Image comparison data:

---*---

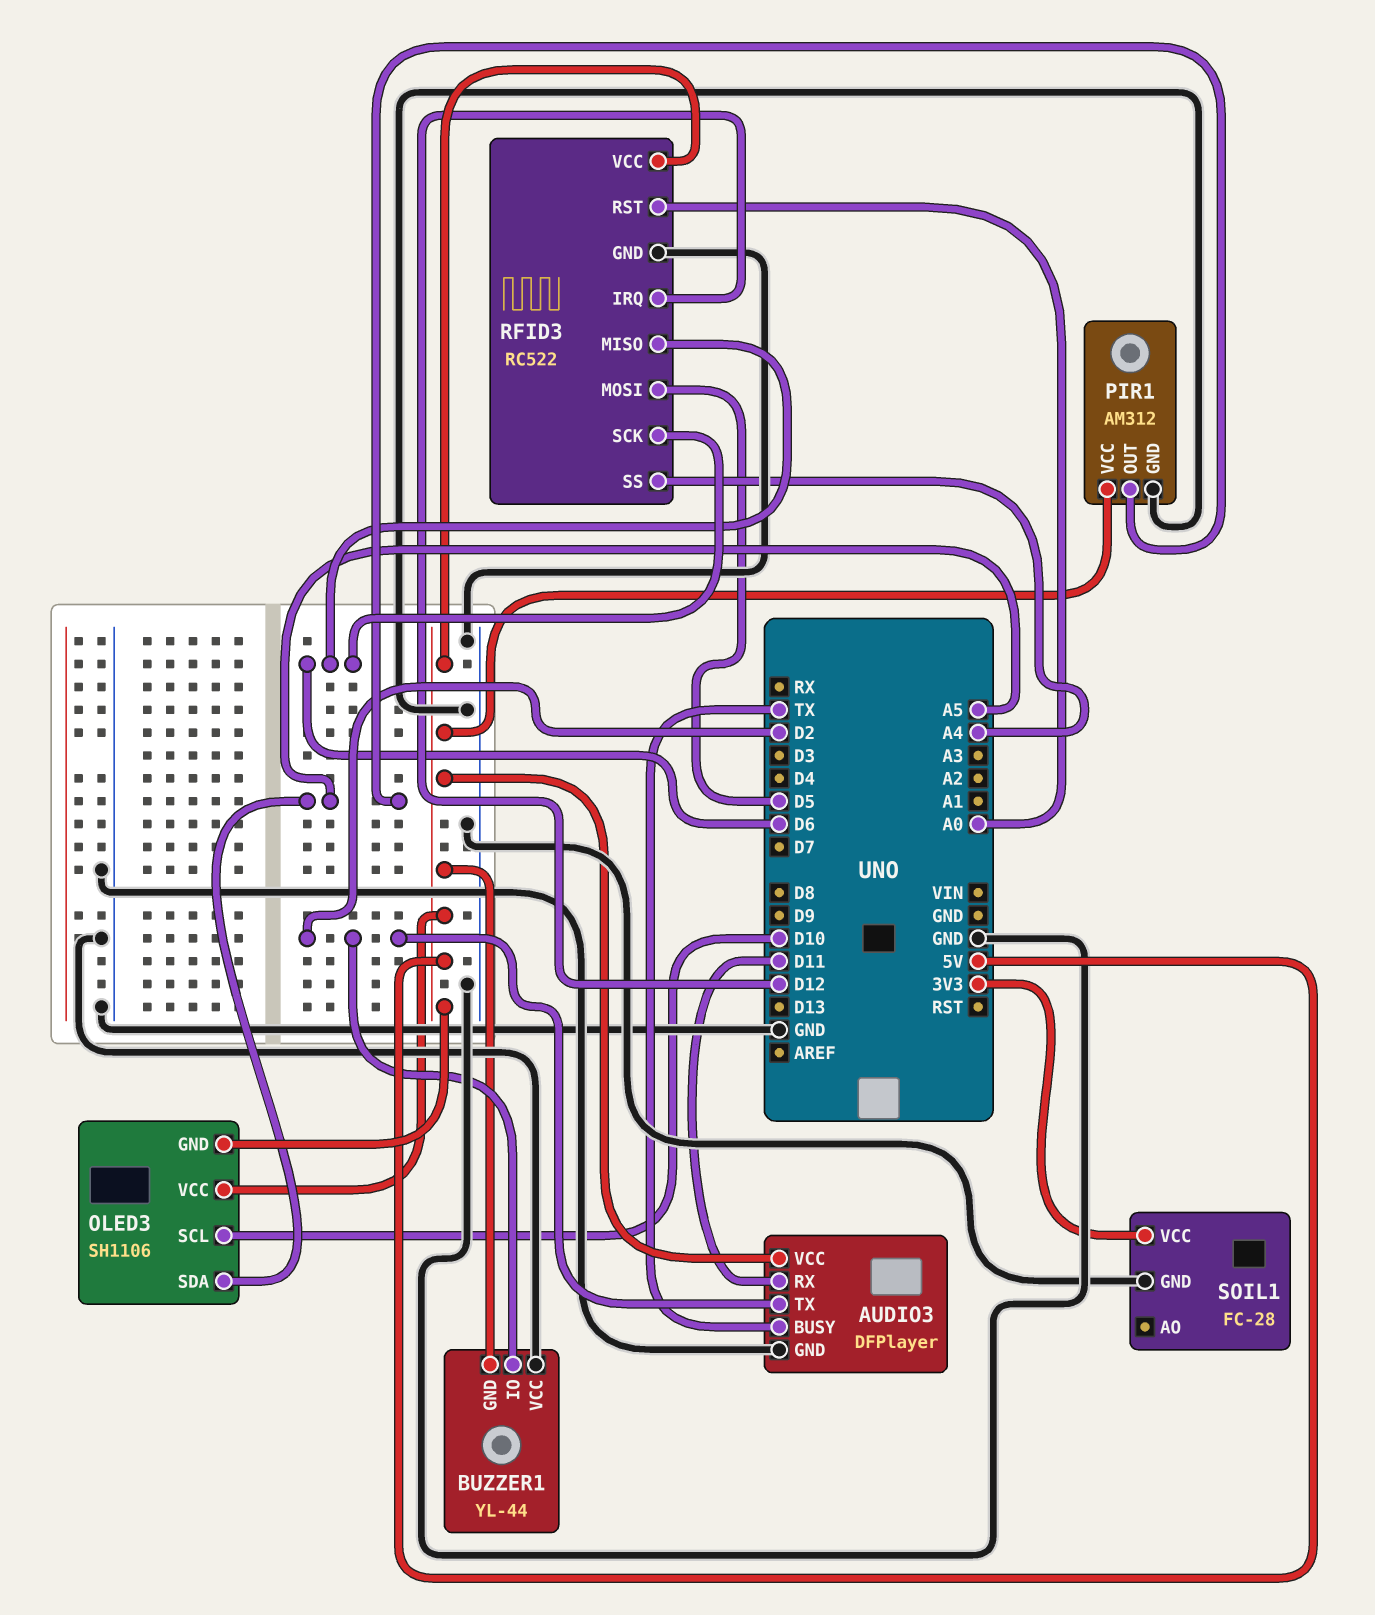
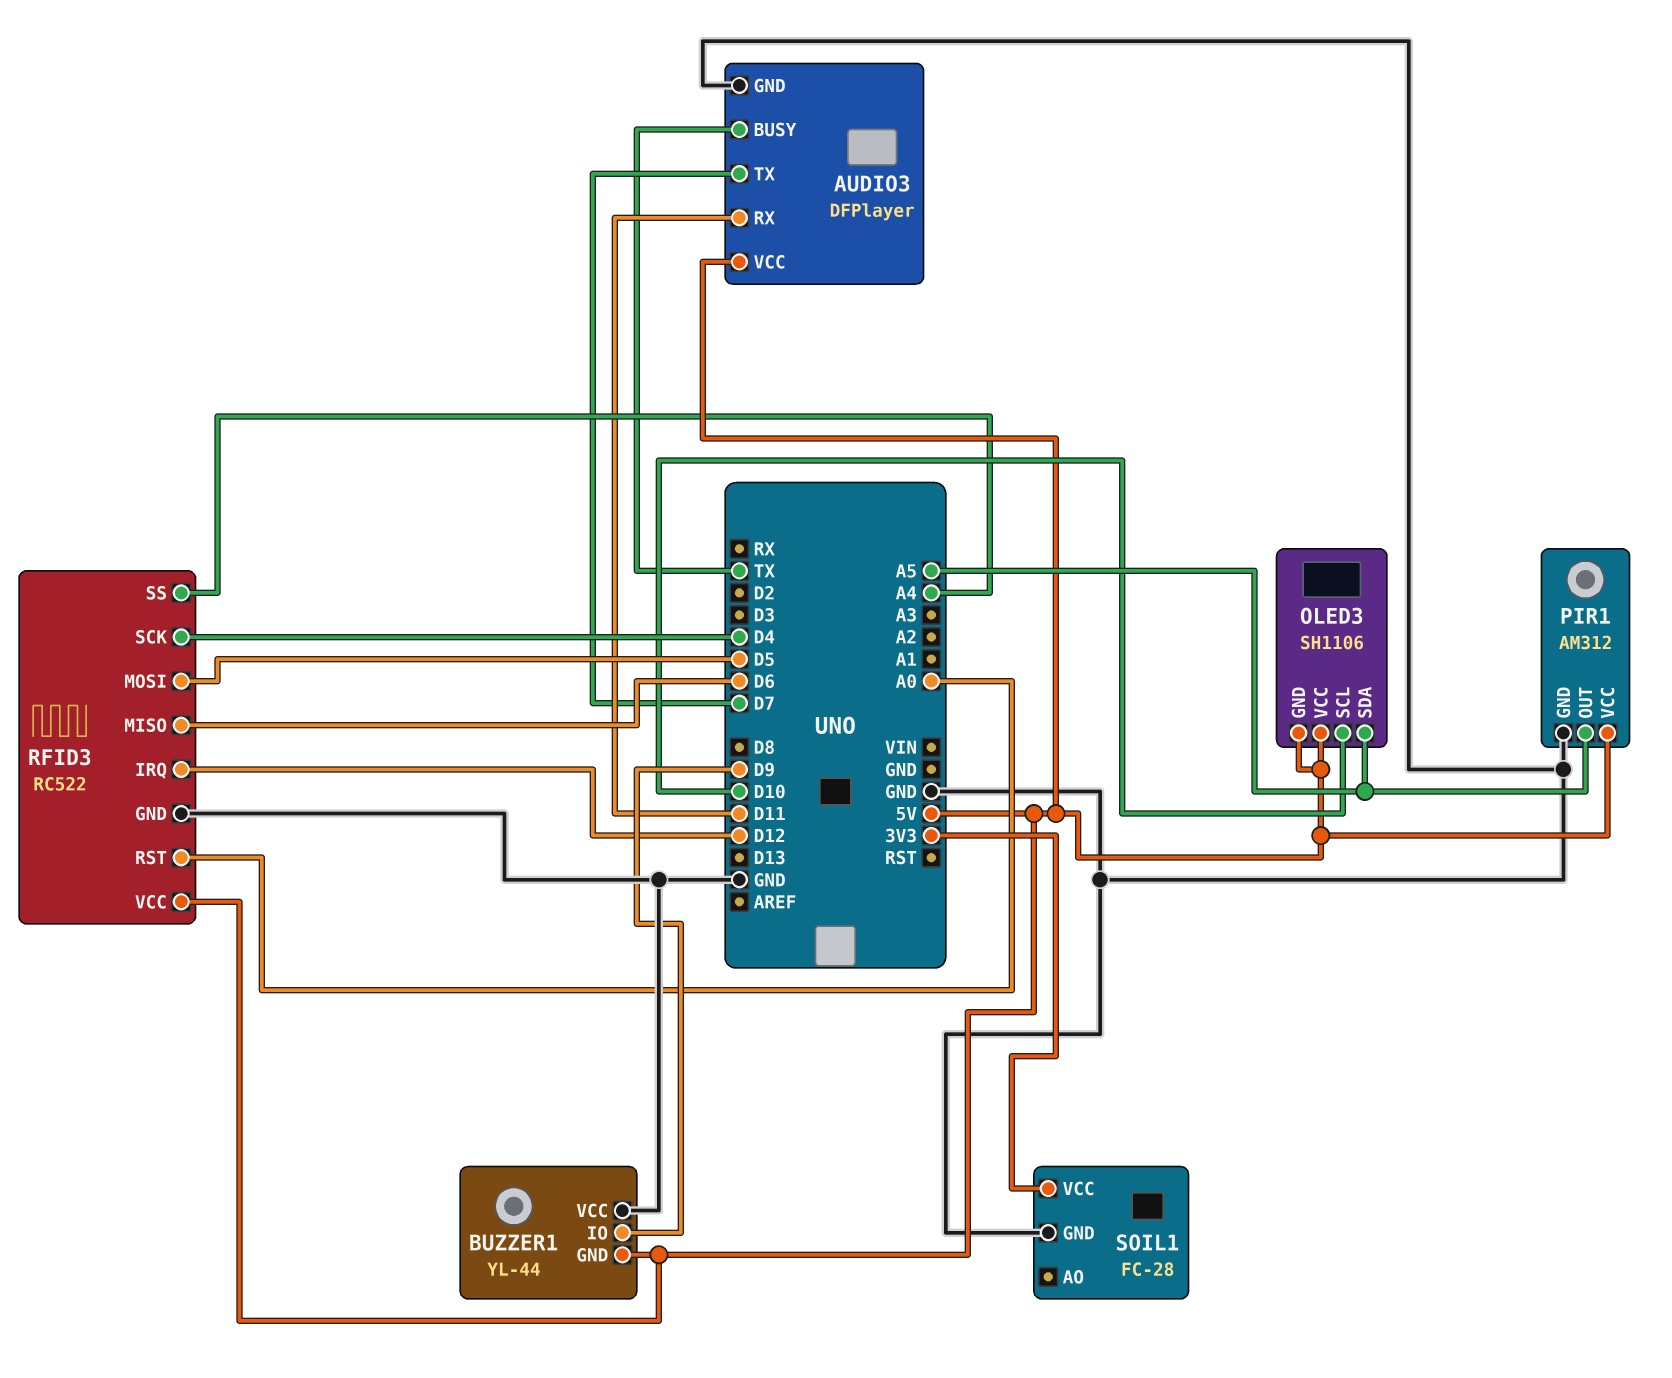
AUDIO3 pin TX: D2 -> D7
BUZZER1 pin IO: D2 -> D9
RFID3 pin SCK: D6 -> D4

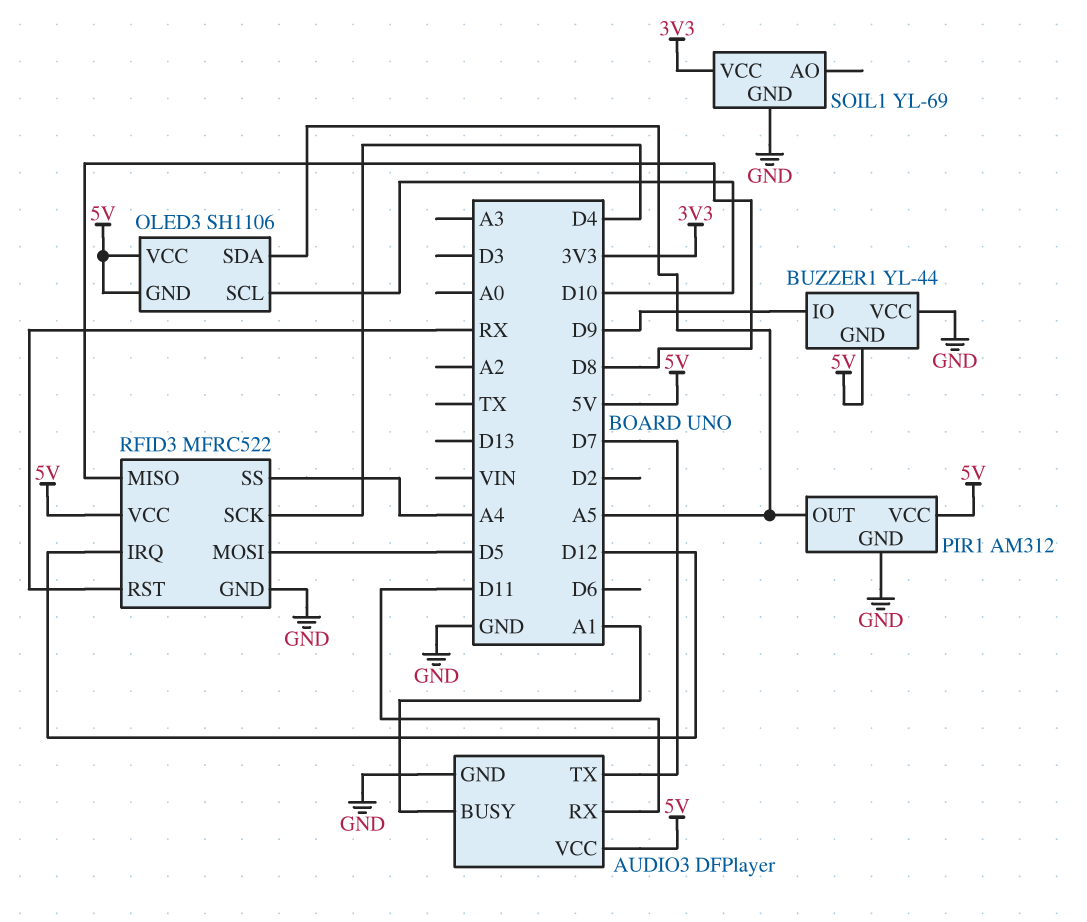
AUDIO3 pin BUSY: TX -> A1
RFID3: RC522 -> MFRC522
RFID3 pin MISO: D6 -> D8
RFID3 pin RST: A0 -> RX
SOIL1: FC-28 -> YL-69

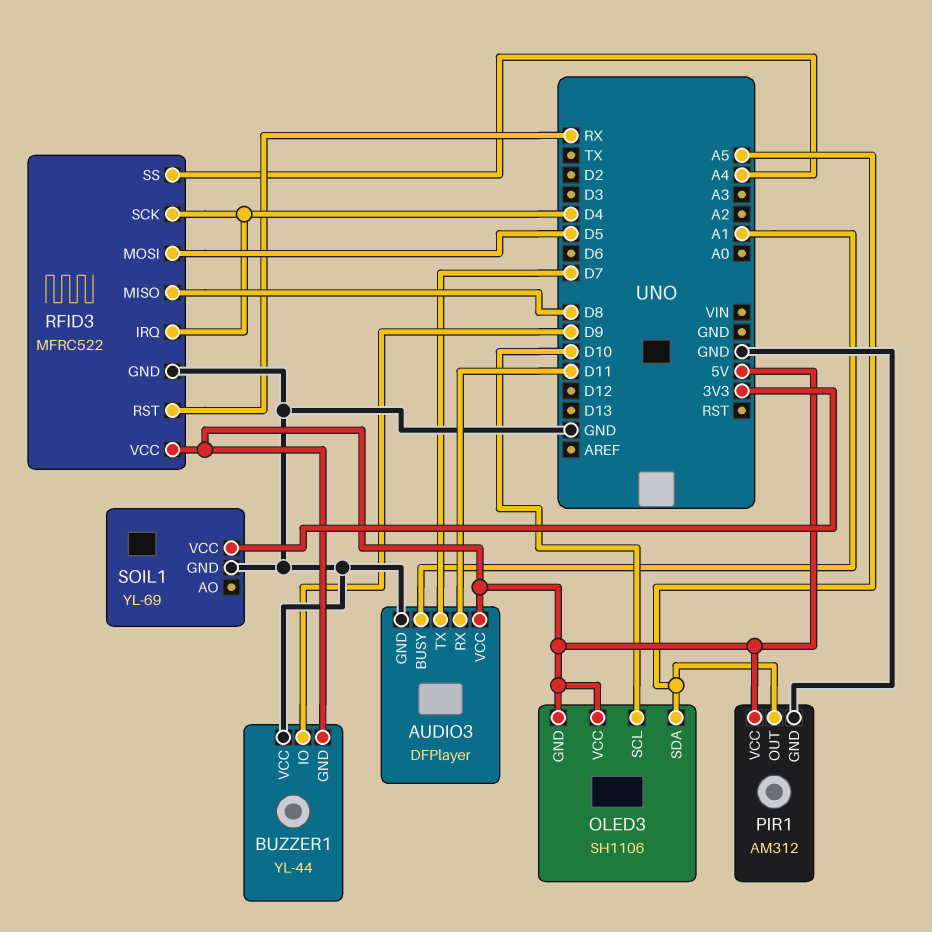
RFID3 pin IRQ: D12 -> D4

---*---

* **What needs to be done**: Give the entries above again, exactly as written and free of images.

* **Result for this exercise**:
AUDIO3 pin TX: D2 -> D7
BUZZER1 pin IO: D2 -> D9
RFID3 pin SCK: D6 -> D4

AUDIO3 pin BUSY: TX -> A1
RFID3: RC522 -> MFRC522
RFID3 pin MISO: D6 -> D8
RFID3 pin RST: A0 -> RX
SOIL1: FC-28 -> YL-69

RFID3 pin IRQ: D12 -> D4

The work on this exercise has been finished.